> _How to complete this task_
The data below holds the lines to copy: everything from the line containing "[358 154 409 179]" to the line containing "[499 545 581 586]", both ends included, set down exactly.

> _Source material_
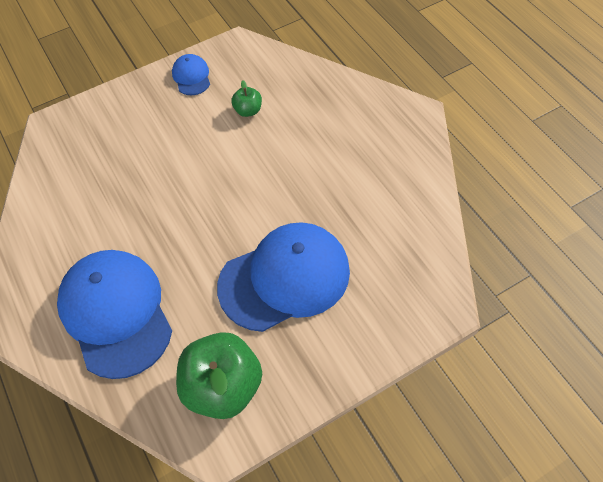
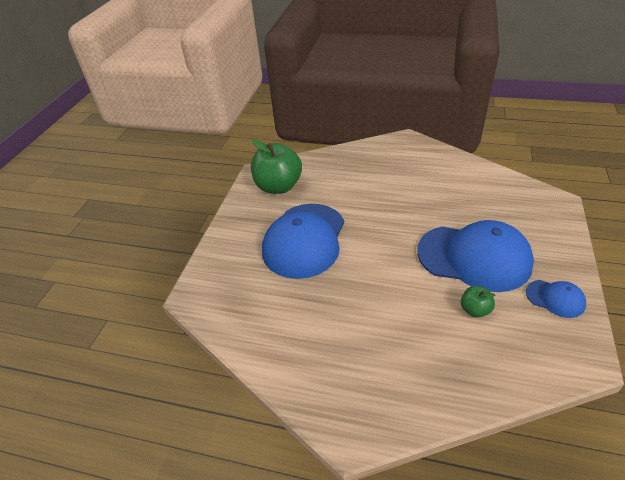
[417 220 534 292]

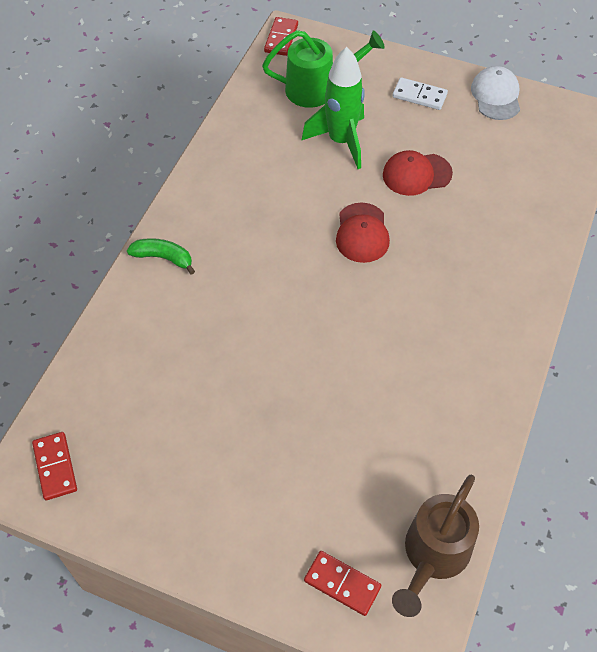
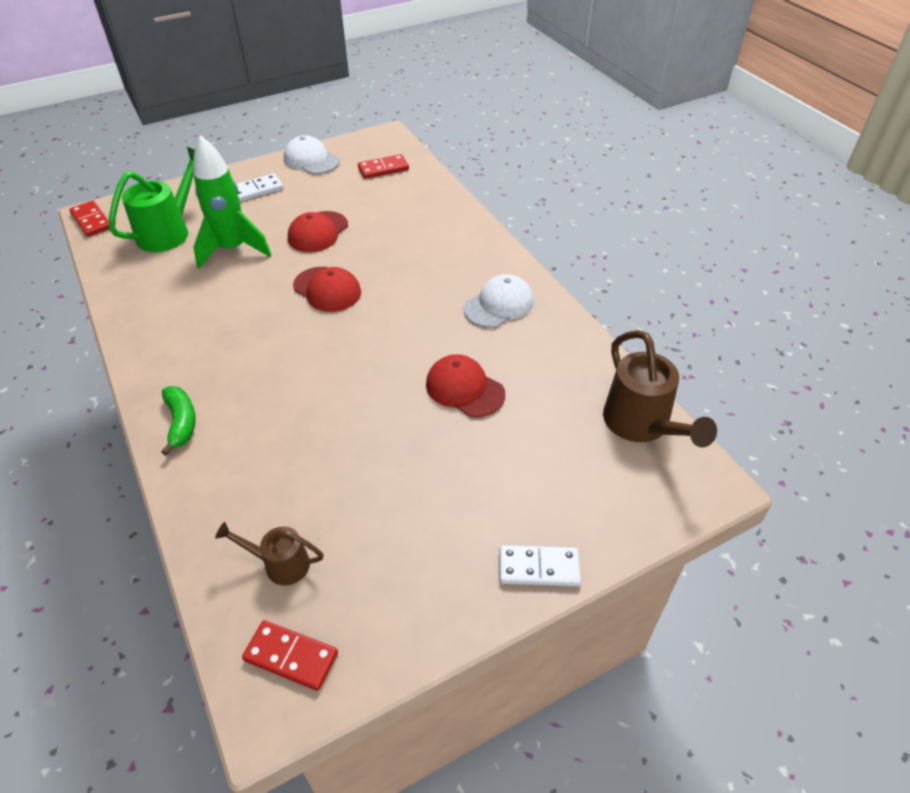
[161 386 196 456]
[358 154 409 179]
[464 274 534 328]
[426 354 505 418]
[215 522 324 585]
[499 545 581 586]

==

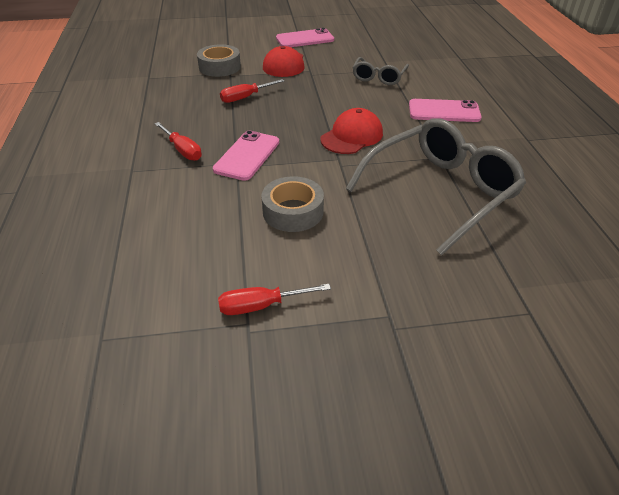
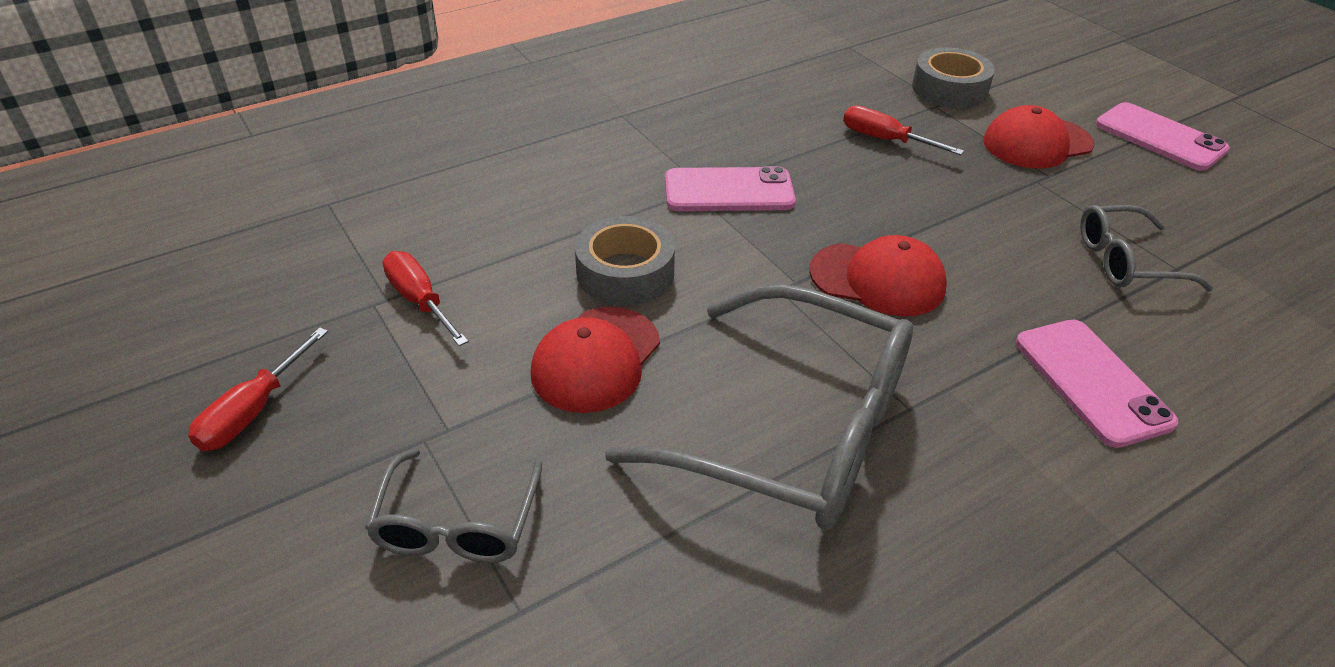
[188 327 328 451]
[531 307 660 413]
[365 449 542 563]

> _Task output_
[358 154 409 179]
[464 274 534 328]
[426 354 505 418]
[215 522 324 585]
[499 545 581 586]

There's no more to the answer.